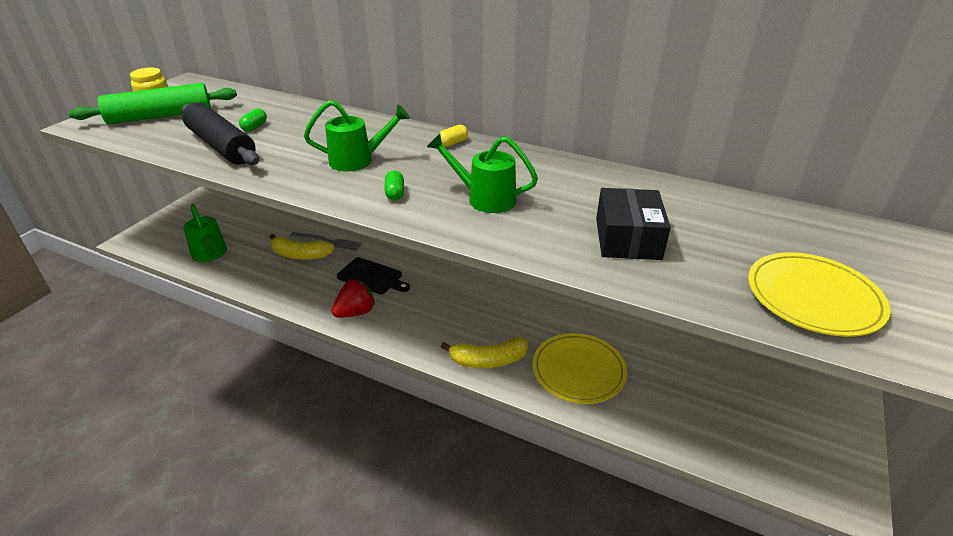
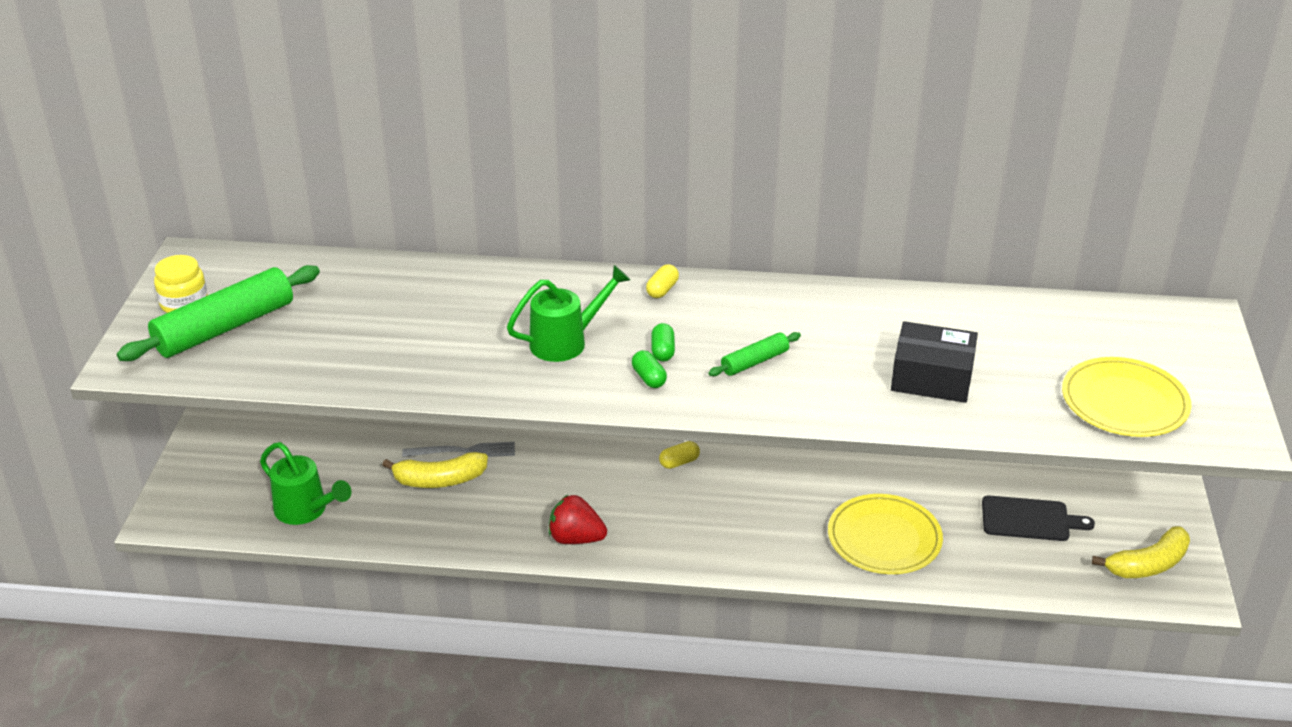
camera: 20 degrees left, 0 degrees up
black rolling pin [182,102,259,165] -> none
green capsule [239,109,267,132] -> green capsule moved to [651,323,675,362]
red strawberry [332,279,375,318] -> red strawberry turned 105 degrees counterclockwise [549,495,607,544]
black cutting board [337,257,410,294] -> black cutting board moved to [982,495,1095,541]
green watering can [427,133,538,213] -> green rolling pin [708,332,801,376]
yellow banana [441,337,528,368] -> yellow banana moved to [1092,526,1190,578]
black box [596,188,671,260] -> black box turned 60 degrees counterclockwise [891,321,978,403]
none -> yellow capsule [659,441,700,469]

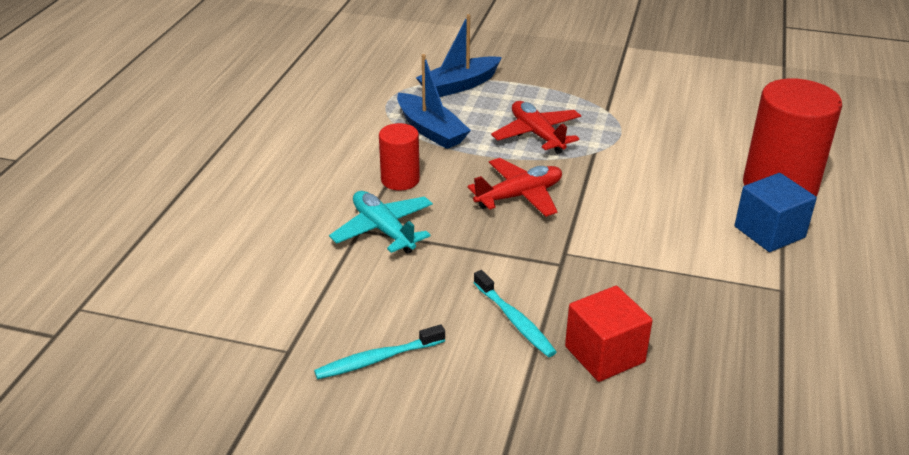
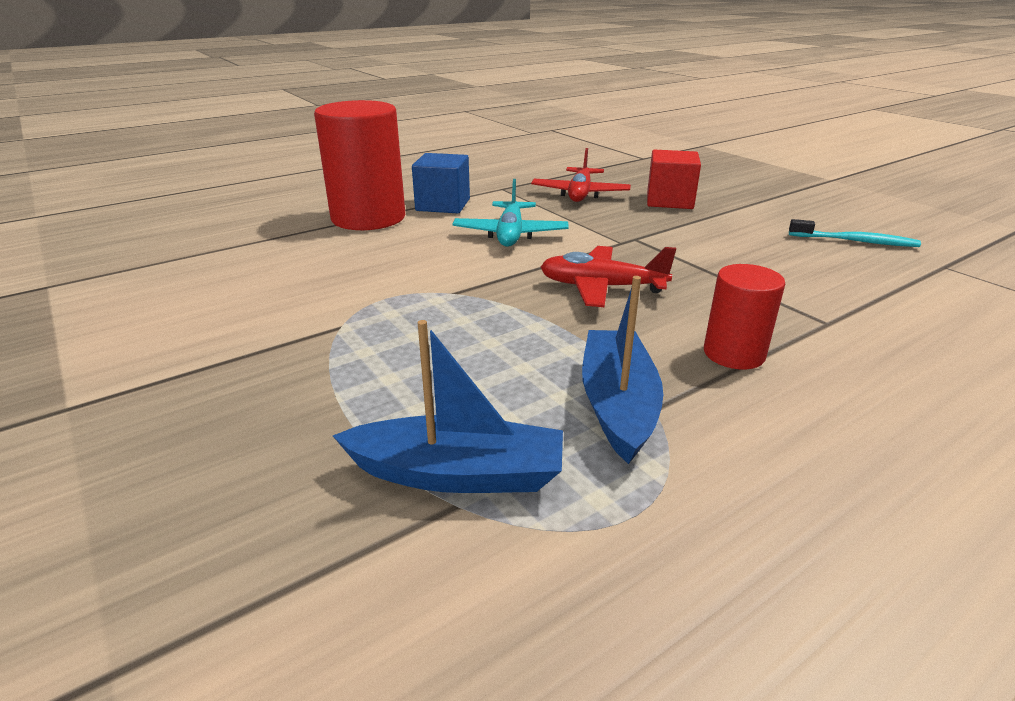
camera: 140 degrees left, 5 degrees down
turquoise plane [329,191,433,254] -> turquoise plane moved to [452,179,568,247]
turquoise toothbrush [474,270,557,357] -> none
red plane [491,101,581,154] -> red plane moved to [531,148,631,202]

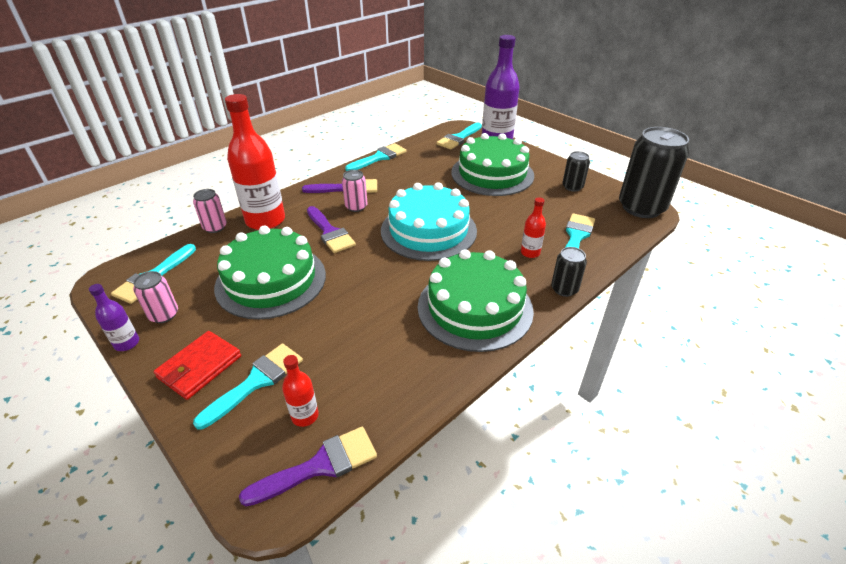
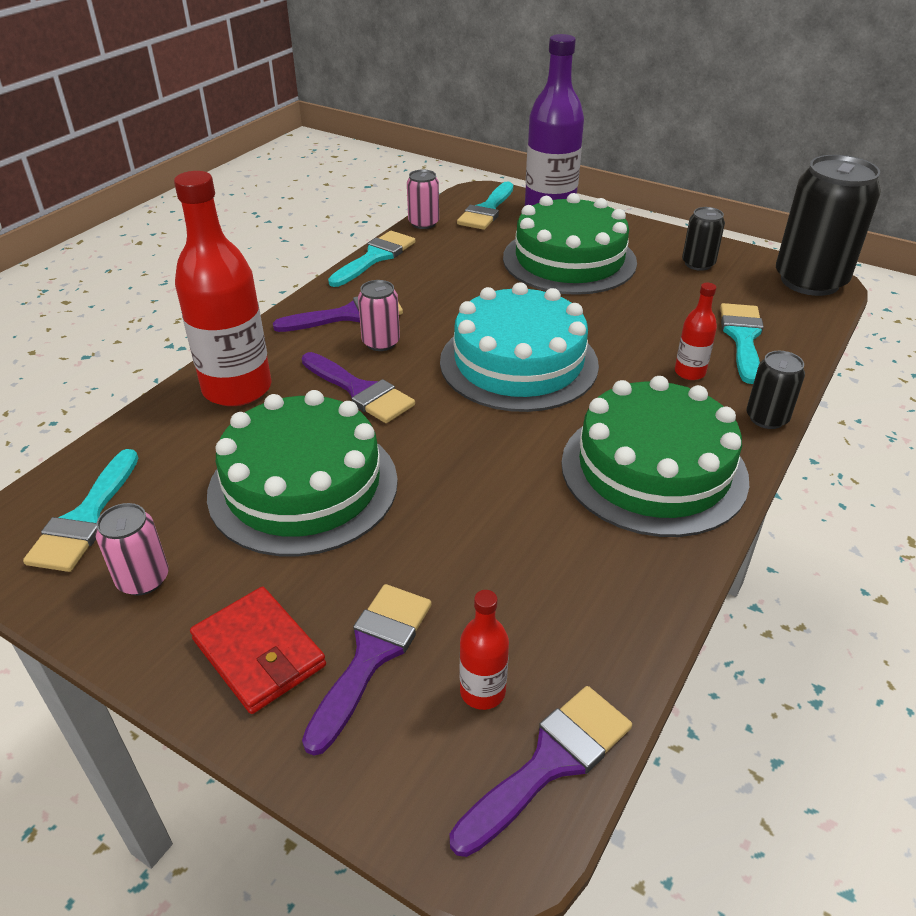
camera: 15 degrees left, 0 degrees up
purple bottle [89,284,139,351] -> none
red wallet [153,331,241,400] -> red wallet turned 60 degrees counterclockwise [190,587,326,714]
pink can [193,189,227,233] -> pink can moved to [407,169,439,229]
turquoise brush [193,343,303,429] -> purple brush [302,584,431,756]

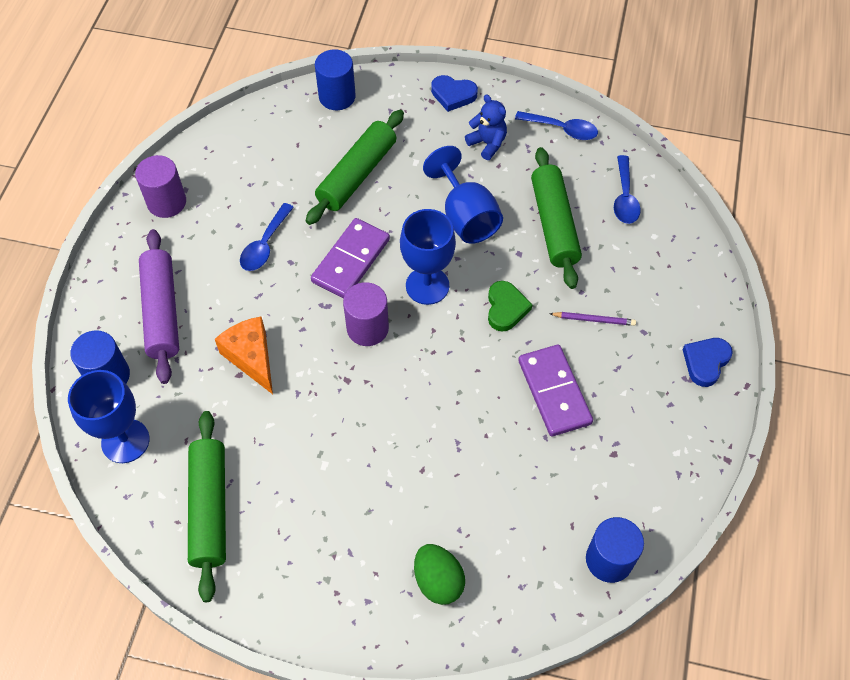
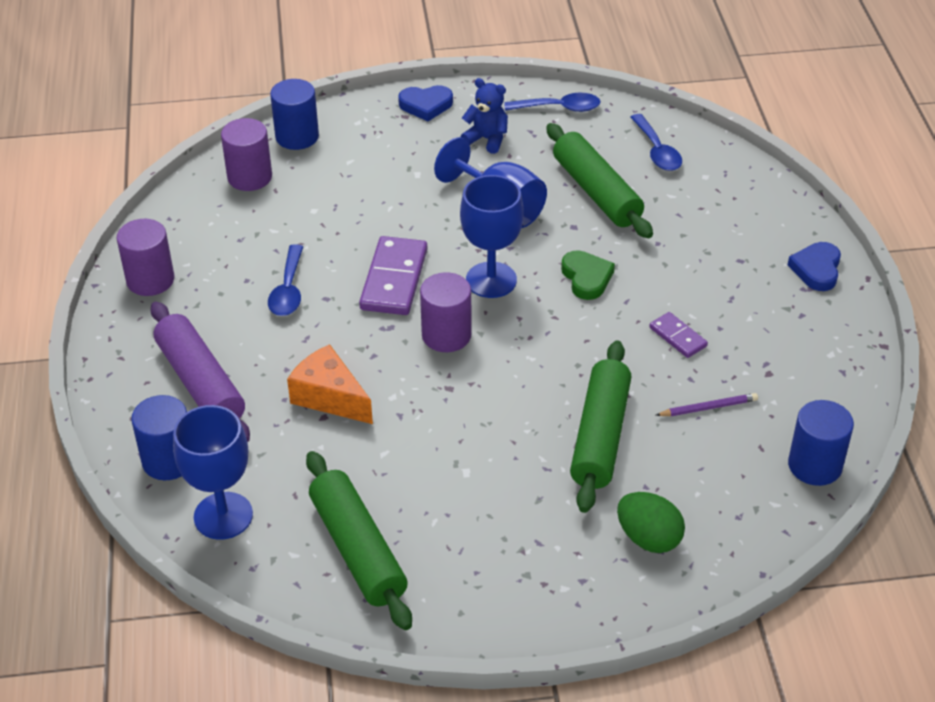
camera: 20 degrees left, 15 degrees down
green rolling pin [306,110,404,225] -> green rolling pin moved to [570,341,631,513]
purple domino [518,345,593,437] -> purple domino [649,312,708,358], size x0.54
purple pencil [550,312,636,326] -> purple pencil moved to [656,393,758,416]
none -> purple cylinder [221,118,272,191]

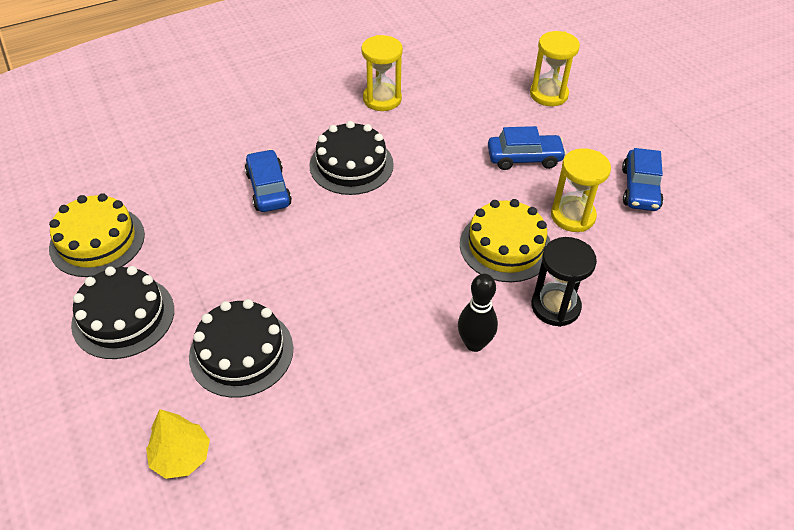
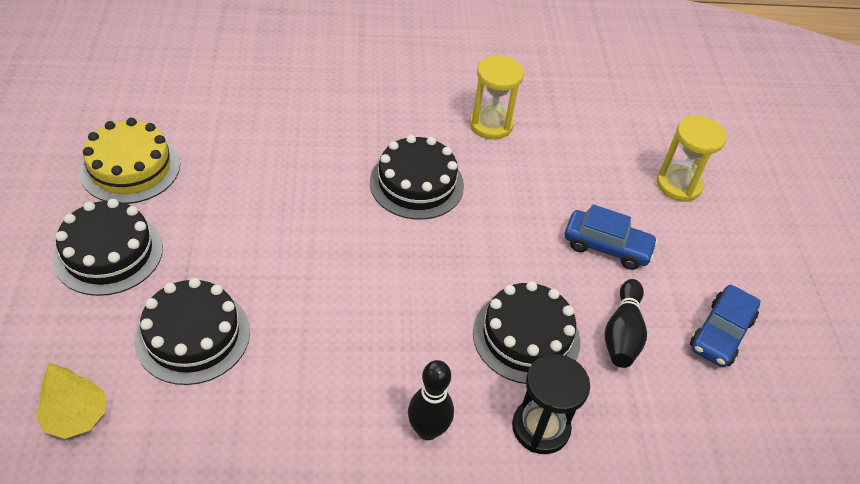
camera: 20 degrees right, 0 degrees up
blue car [245,149,292,212] -> none
yellow cake [460,199,551,282] -> black cake [473,281,580,384]
yellow hourglass [551,148,611,232] -> black bowling pin [605,279,647,368]

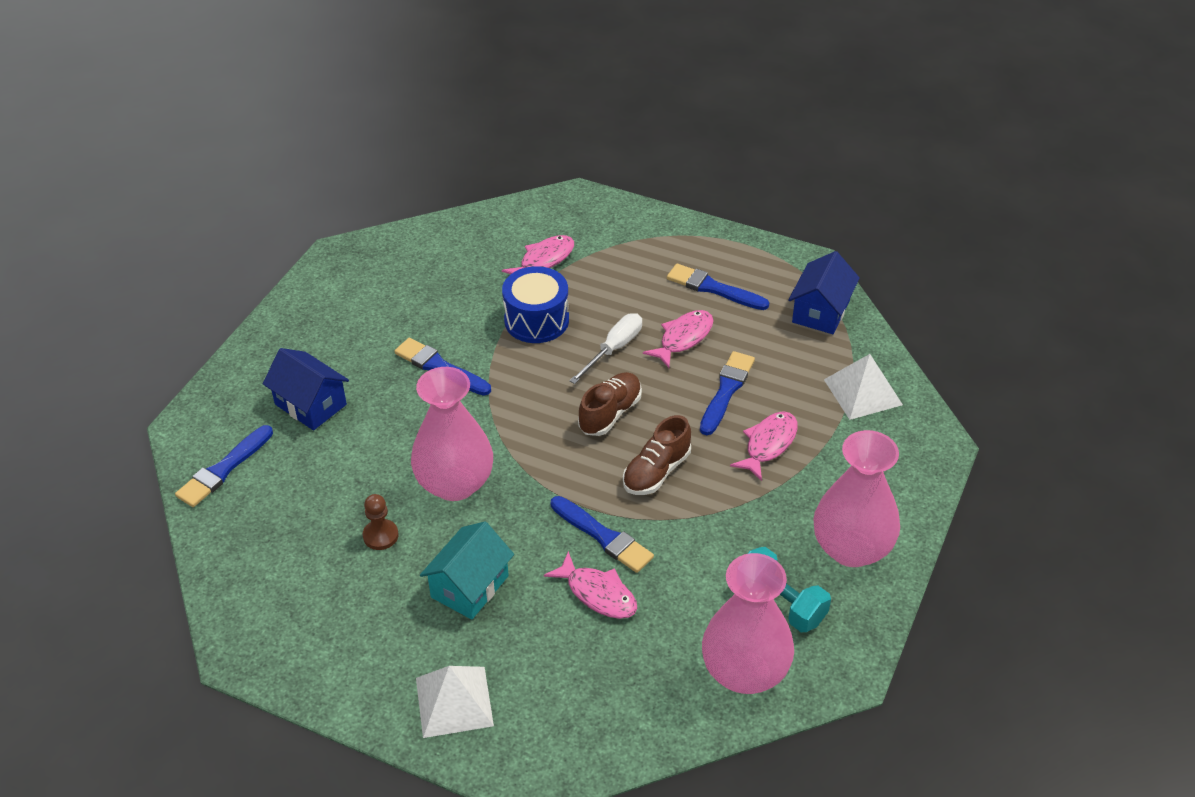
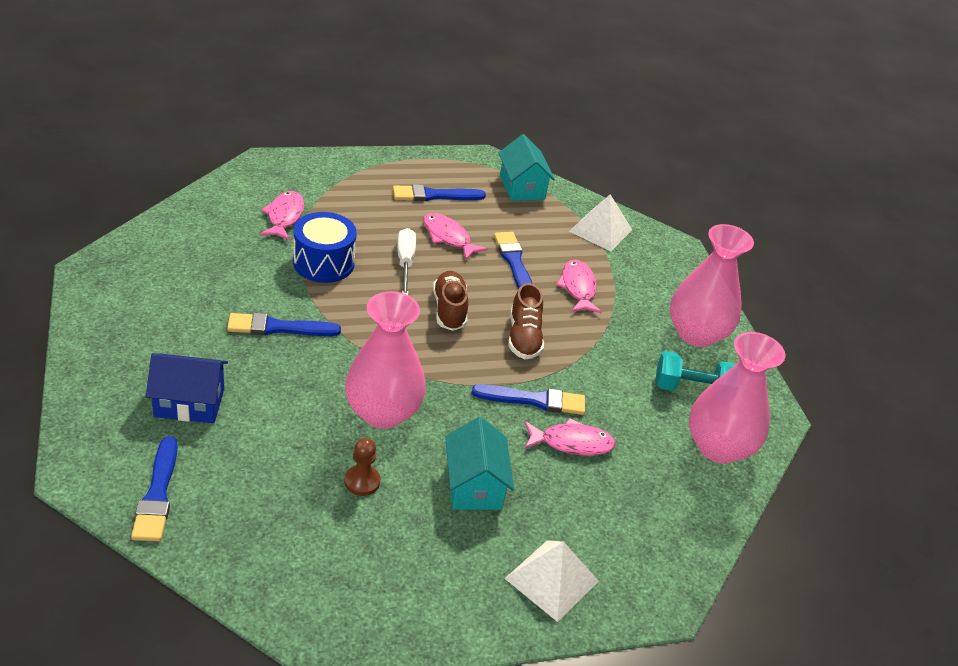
camera: 45 degrees left, 5 degrees down
pink fish [643,310,713,368] -> pink fish turned 45 degrees counterclockwise [423,213,488,260]
blue house [788,251,860,334] -> turquoise house [498,134,555,201]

Task to complete:
Set down all of the entries exactly. Leave the pictures out.

Exercise answer:
camera: 20 degrees left, 0 degrees up
black rolling pin [182,102,259,165] -> none
green capsule [239,109,267,132] -> green capsule moved to [651,323,675,362]
red strawberry [332,279,375,318] -> red strawberry turned 105 degrees counterclockwise [549,495,607,544]
black cutting board [337,257,410,294] -> black cutting board moved to [982,495,1095,541]
green watering can [427,133,538,213] -> green rolling pin [708,332,801,376]
yellow banana [441,337,528,368] -> yellow banana moved to [1092,526,1190,578]
black box [596,188,671,260] -> black box turned 60 degrees counterclockwise [891,321,978,403]
none -> yellow capsule [659,441,700,469]

camera: 140 degrees left, 5 degrees down
turquoise plane [329,191,433,254] -> turquoise plane moved to [452,179,568,247]
turquoise toothbrush [474,270,557,357] -> none
red plane [491,101,581,154] -> red plane moved to [531,148,631,202]

camera: 15 degrees left, 0 degrees up
purple bottle [89,284,139,351] -> none
red wallet [153,331,241,400] -> red wallet turned 60 degrees counterclockwise [190,587,326,714]
pink can [193,189,227,233] -> pink can moved to [407,169,439,229]
turquoise brush [193,343,303,429] -> purple brush [302,584,431,756]

camera: 20 degrees left, 15 degrees down
green rolling pin [306,110,404,225] -> green rolling pin moved to [570,341,631,513]
purple domino [518,345,593,437] -> purple domino [649,312,708,358], size x0.54
purple pencil [550,312,636,326] -> purple pencil moved to [656,393,758,416]
none -> purple cylinder [221,118,272,191]

camera: 20 degrees right, 0 degrees up
blue car [245,149,292,212] -> none
yellow cake [460,199,551,282] -> black cake [473,281,580,384]
yellow hourglass [551,148,611,232] -> black bowling pin [605,279,647,368]

camera: 45 degrees left, 5 degrees down
pink fish [643,310,713,368] -> pink fish turned 45 degrees counterclockwise [423,213,488,260]
blue house [788,251,860,334] -> turquoise house [498,134,555,201]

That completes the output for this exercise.